Given material.
◆ ◆ ◆ ◆
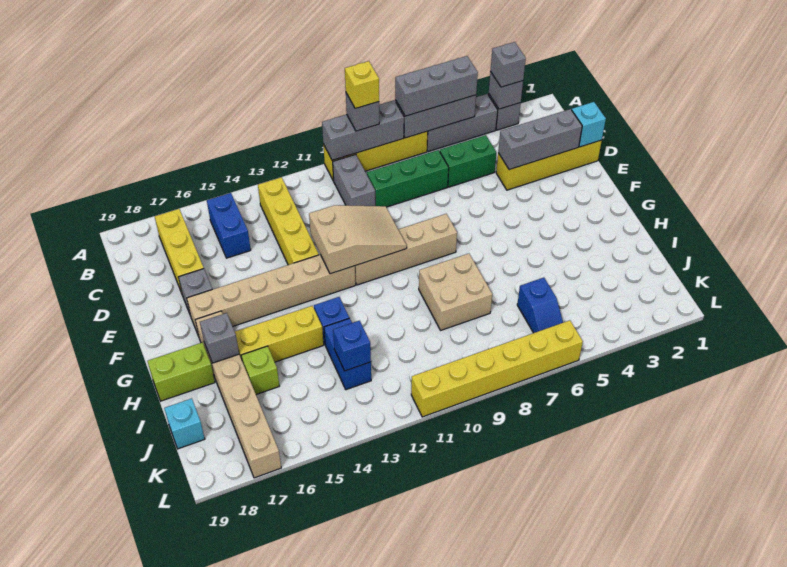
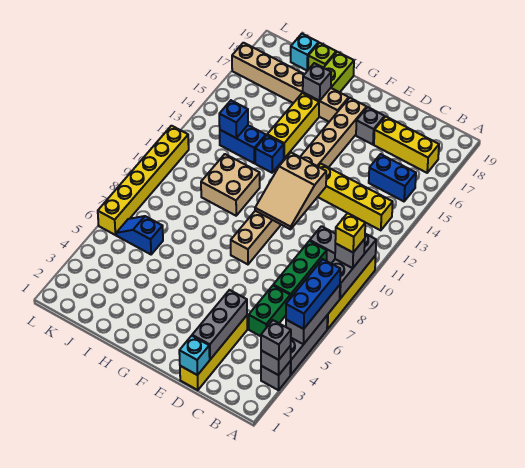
grey brick A5:A7 level 3 -> blue brick A5:A7 level 3
tan brick H8:I9 level 1 -> tan brick H10:I11 level 1
lime brick I16 level 1 -> lime brick I19 level 1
◆ ◆ ◆ ◆
Exercise objective. Please restate all of the listing above word for word, with no pictures.

Problem solution.
grey brick A5:A7 level 3 -> blue brick A5:A7 level 3
tan brick H8:I9 level 1 -> tan brick H10:I11 level 1
lime brick I16 level 1 -> lime brick I19 level 1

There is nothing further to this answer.